══ Available records ══

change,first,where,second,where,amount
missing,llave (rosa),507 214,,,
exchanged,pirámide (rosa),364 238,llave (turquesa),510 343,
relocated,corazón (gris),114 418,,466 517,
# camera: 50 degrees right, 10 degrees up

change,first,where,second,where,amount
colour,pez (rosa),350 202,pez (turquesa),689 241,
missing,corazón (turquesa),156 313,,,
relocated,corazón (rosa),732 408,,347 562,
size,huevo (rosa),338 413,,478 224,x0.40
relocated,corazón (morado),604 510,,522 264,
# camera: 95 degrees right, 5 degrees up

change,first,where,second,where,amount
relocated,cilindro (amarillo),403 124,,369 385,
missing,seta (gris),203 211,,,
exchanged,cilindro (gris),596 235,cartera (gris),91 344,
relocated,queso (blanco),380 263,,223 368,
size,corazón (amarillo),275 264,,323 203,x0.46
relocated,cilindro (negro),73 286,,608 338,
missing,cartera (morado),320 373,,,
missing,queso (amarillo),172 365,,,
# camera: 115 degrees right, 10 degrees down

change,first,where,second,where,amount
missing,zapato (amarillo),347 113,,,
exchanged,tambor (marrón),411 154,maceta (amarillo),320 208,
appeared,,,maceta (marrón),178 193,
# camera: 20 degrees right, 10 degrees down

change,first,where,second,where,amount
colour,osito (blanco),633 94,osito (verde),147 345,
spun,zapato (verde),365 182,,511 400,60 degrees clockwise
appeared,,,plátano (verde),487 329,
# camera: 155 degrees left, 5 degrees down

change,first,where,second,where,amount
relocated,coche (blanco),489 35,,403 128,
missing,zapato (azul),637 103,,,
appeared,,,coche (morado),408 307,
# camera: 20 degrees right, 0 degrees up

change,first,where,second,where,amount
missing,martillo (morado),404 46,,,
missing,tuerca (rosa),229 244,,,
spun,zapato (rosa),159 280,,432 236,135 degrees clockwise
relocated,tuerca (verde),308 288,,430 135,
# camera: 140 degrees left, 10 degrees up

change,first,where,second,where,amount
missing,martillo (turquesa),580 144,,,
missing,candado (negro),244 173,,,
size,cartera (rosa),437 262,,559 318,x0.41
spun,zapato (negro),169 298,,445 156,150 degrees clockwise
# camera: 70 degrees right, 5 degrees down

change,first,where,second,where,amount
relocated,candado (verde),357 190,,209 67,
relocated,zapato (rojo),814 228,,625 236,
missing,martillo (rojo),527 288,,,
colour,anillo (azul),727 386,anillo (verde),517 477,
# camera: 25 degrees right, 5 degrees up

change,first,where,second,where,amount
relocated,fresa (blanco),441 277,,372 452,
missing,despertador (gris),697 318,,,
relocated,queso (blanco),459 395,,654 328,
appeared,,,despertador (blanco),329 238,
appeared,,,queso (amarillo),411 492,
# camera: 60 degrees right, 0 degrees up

═══

> [Assignment]:
Only the lines from the one with "# camera: 155 degrees left, 5 degrees down" through the final line above belong in the answer, each retyped exactly.

> [Finished task]:
# camera: 155 degrees left, 5 degrees down

change,first,where,second,where,amount
relocated,coche (blanco),489 35,,403 128,
missing,zapato (azul),637 103,,,
appeared,,,coche (morado),408 307,
# camera: 20 degrees right, 0 degrees up

change,first,where,second,where,amount
missing,martillo (morado),404 46,,,
missing,tuerca (rosa),229 244,,,
spun,zapato (rosa),159 280,,432 236,135 degrees clockwise
relocated,tuerca (verde),308 288,,430 135,
# camera: 140 degrees left, 10 degrees up

change,first,where,second,where,amount
missing,martillo (turquesa),580 144,,,
missing,candado (negro),244 173,,,
size,cartera (rosa),437 262,,559 318,x0.41
spun,zapato (negro),169 298,,445 156,150 degrees clockwise
# camera: 70 degrees right, 5 degrees down

change,first,where,second,where,amount
relocated,candado (verde),357 190,,209 67,
relocated,zapato (rojo),814 228,,625 236,
missing,martillo (rojo),527 288,,,
colour,anillo (azul),727 386,anillo (verde),517 477,
# camera: 25 degrees right, 5 degrees up

change,first,where,second,where,amount
relocated,fresa (blanco),441 277,,372 452,
missing,despertador (gris),697 318,,,
relocated,queso (blanco),459 395,,654 328,
appeared,,,despertador (blanco),329 238,
appeared,,,queso (amarillo),411 492,
# camera: 60 degrees right, 0 degrees up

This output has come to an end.